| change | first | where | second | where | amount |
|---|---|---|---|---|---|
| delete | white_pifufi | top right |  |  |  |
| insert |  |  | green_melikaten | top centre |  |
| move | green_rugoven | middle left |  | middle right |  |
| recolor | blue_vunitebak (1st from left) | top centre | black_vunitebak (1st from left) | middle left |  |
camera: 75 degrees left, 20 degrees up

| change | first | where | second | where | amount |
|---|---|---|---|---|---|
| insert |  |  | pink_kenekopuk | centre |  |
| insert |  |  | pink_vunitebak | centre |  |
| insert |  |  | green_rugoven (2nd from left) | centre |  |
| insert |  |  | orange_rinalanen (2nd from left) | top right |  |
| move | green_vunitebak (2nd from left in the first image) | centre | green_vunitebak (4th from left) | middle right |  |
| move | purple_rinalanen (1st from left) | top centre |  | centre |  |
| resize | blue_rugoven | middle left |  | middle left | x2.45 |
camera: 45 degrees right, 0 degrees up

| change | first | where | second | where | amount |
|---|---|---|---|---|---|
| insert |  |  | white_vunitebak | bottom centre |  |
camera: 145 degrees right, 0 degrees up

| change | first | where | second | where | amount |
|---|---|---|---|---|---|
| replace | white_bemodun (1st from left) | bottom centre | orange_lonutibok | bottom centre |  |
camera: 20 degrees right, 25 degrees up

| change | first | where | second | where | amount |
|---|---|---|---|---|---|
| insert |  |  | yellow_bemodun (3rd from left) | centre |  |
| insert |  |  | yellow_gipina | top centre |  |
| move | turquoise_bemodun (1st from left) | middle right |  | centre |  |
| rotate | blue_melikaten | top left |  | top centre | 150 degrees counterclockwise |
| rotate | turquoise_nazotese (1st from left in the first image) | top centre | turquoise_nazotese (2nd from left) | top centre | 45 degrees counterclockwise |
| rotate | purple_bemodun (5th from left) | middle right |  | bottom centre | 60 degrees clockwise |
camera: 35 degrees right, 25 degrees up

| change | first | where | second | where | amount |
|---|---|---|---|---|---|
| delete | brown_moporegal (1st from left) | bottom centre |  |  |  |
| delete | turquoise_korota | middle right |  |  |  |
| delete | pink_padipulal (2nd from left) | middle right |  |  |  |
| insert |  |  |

*Your instructions:* The lines above starting at the one that contains "green_melikaten | top" and ending at the one that contains "recolor | blue_vunitebak" must be transcribed exactly, and no other lines may appear.

*Completed exercise:*
| insert |  |  | green_melikaten | top centre |  |
| move | green_rugoven | middle left |  | middle right |  |
| recolor | blue_vunitebak (1st from left) | top centre | black_vunitebak (1st from left) | middle left |  |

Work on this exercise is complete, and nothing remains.